PROBLEM REQUIREMENTS
Look through the records, and whenever a line includes the word "white", copy it.

*** ENTRIES SUPPLIED ***

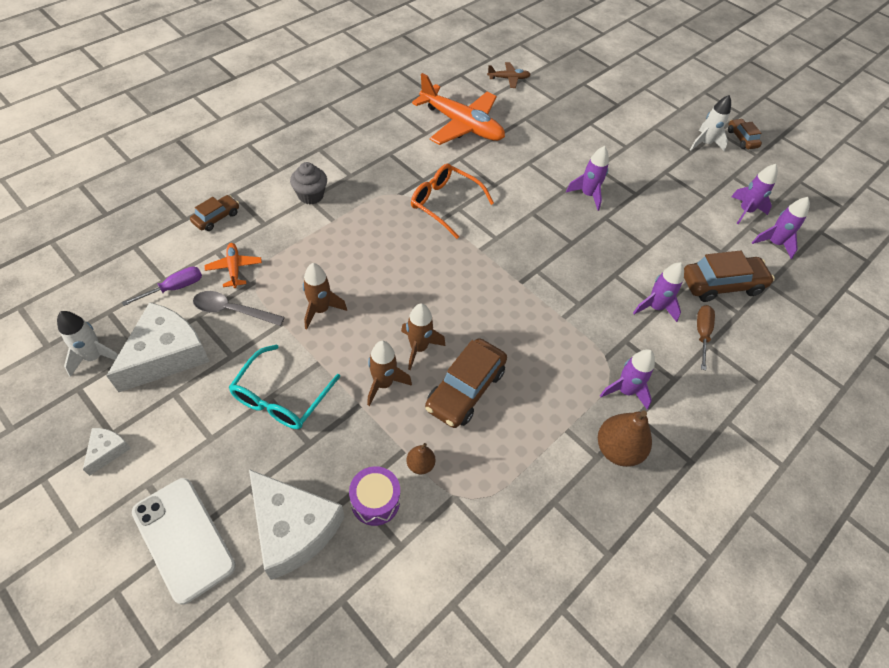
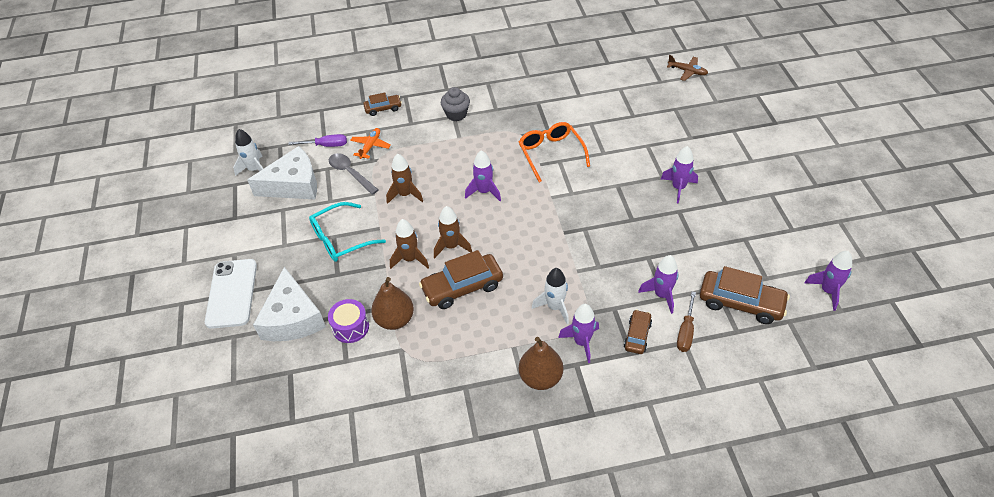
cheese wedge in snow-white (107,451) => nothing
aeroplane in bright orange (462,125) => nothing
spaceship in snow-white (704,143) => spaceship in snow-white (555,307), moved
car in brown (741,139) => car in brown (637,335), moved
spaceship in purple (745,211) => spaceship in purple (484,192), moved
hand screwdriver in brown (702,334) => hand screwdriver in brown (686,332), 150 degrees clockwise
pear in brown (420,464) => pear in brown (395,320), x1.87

*** End of ENTRIES SUPPLIED ***

SOLUTION BELOW
cheese wedge in snow-white (107,451) => nothing
spaceship in snow-white (704,143) => spaceship in snow-white (555,307), moved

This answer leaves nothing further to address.